### RECORDS SUPPLIED:

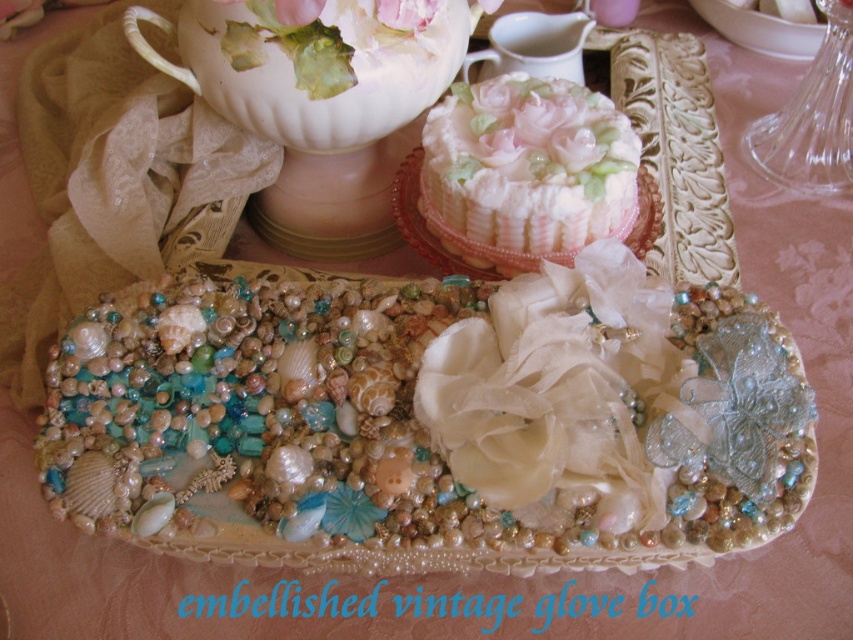
Question: Which point is farther from the camera taking this photo?

Choices:
 (A) (550, 19)
 (B) (598, 92)
 (C) (415, 3)

Answer: (B)

Question: Can you confirm if white frosting cake at center is positioned to the left of matte porcelain teacup at upper center?

Choices:
 (A) yes
 (B) no

Answer: (B)

Question: Is white frosting cake at center further to camera compared to pink fabric flower at center?

Choices:
 (A) yes
 (B) no

Answer: (A)

Question: Estimate the real-world distances between objects in this image. Which object is closer to the white frosting cake at center?

Choices:
 (A) matte porcelain teacup at upper center
 (B) pink fabric flower at center

Answer: (A)

Question: Which object appears closest to the camera in this image?

Choices:
 (A) white frosting cake at center
 (B) matte porcelain teacup at upper center

Answer: (A)

Question: Is matte porcelain teacup at upper center thinner than pink fabric flower at center?

Choices:
 (A) yes
 (B) no

Answer: (B)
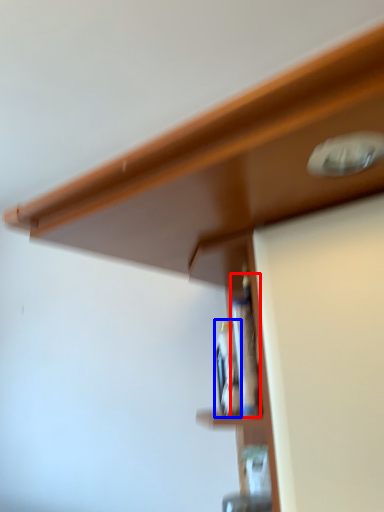
Question: Which of the following is the farthest to the observer, bottle (highlighted by a red box) or bottle (highlighted by a blue box)?

Choices:
 (A) bottle
 (B) bottle

Answer: (B)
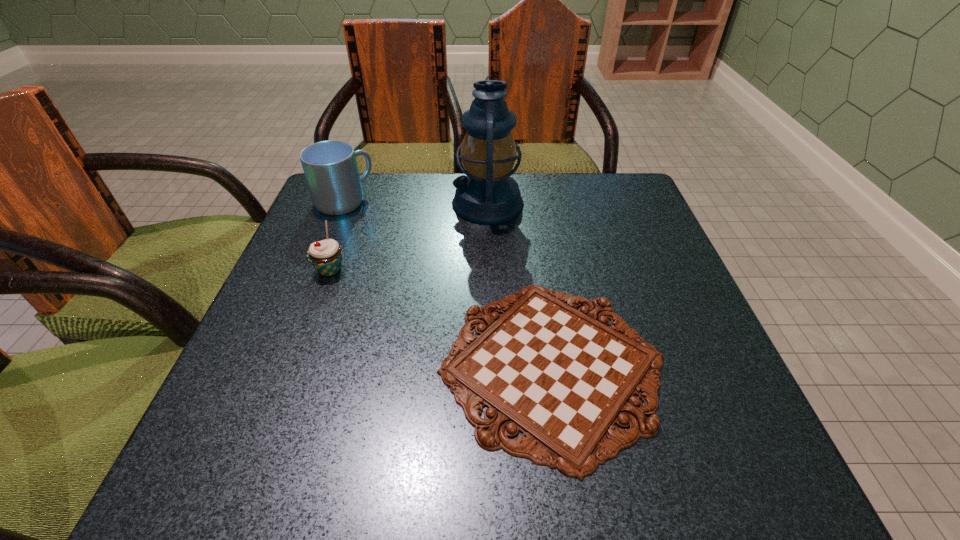
I want to click on lantern, so click(488, 195).

Identify the location of the second tallest object. (330, 167).

Find the location of `the third farthest object`. the third farthest object is located at coordinates (326, 255).

You are a GUI agent. You are given a task and a screenshot of the screen. Output one action in this format:
    pyautogui.click(x=<x>, y=<y>)
    Task: Click on the cupcake
    The image size is (960, 540).
    Given the screenshot: What is the action you would take?
    pyautogui.click(x=326, y=255)

Where is `the nearest object`? the nearest object is located at coordinates (560, 376).

Find the location of a particular element. The width and height of the screenshot is (960, 540). the shortest object is located at coordinates coord(560,376).

Locate an element on the screen. Image resolution: width=960 pixels, height=540 pixels. free point located on the face of the lantern is located at coordinates (349, 204).

Find the location of `vacant region located on the face of the lantern`. vacant region located on the face of the lantern is located at coordinates (362, 204).

At what (x,y) coordinates should I click in order to perform the action: click on vacant region located on the face of the lantern. Please return your answer as a coordinate pair (x, y). The height and width of the screenshot is (540, 960). Looking at the image, I should click on (321, 204).

Identify the location of blank space located 0.320m on the right of the second tallest object. The width and height of the screenshot is (960, 540). (502, 201).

### WHAT NEEDS TO BE DONE:
Write out every line of the data above without changing anything, and leave out the pictures.

### RESPONSE TO THE EXERCISE:
Question: Which point is farther from the camera taking this photo?

Choices:
 (A) (550, 19)
 (B) (598, 92)
 (C) (415, 3)

Answer: (B)

Question: Can you confirm if white frosting cake at center is positioned to the left of matte porcelain teacup at upper center?

Choices:
 (A) yes
 (B) no

Answer: (B)

Question: Is white frosting cake at center further to camera compared to pink fabric flower at center?

Choices:
 (A) yes
 (B) no

Answer: (A)

Question: Estimate the real-world distances between objects in this image. Which object is closer to the white frosting cake at center?

Choices:
 (A) matte porcelain teacup at upper center
 (B) pink fabric flower at center

Answer: (A)

Question: Which object appears closest to the camera in this image?

Choices:
 (A) white frosting cake at center
 (B) matte porcelain teacup at upper center

Answer: (A)

Question: Is matte porcelain teacup at upper center thinner than pink fabric flower at center?

Choices:
 (A) yes
 (B) no

Answer: (B)
Question: Which of the following is the farthest to the observer, bottle (highlighted by a red box) or bottle (highlighted by a blue box)?

Choices:
 (A) bottle
 (B) bottle

Answer: (B)
I want to click on lantern, so click(488, 195).

Identify the location of the second tallest object. (330, 167).

Find the location of `the third farthest object`. the third farthest object is located at coordinates (326, 255).

You are a GUI agent. You are given a task and a screenshot of the screen. Output one action in this format:
    pyautogui.click(x=<x>, y=<y>)
    Task: Click on the cupcake
    The image size is (960, 540).
    Given the screenshot: What is the action you would take?
    pyautogui.click(x=326, y=255)

Where is `the nearest object`? the nearest object is located at coordinates (560, 376).

Find the location of a particular element. The width and height of the screenshot is (960, 540). the shortest object is located at coordinates coord(560,376).

Locate an element on the screen. Image resolution: width=960 pixels, height=540 pixels. free point located on the face of the lantern is located at coordinates (349, 204).

Find the location of `vacant region located on the face of the lantern`. vacant region located on the face of the lantern is located at coordinates (362, 204).

At what (x,y) coordinates should I click in order to perform the action: click on vacant region located on the face of the lantern. Please return your answer as a coordinate pair (x, y). The height and width of the screenshot is (540, 960). Looking at the image, I should click on (321, 204).

Identify the location of blank space located 0.320m on the right of the second tallest object. The width and height of the screenshot is (960, 540). (502, 201).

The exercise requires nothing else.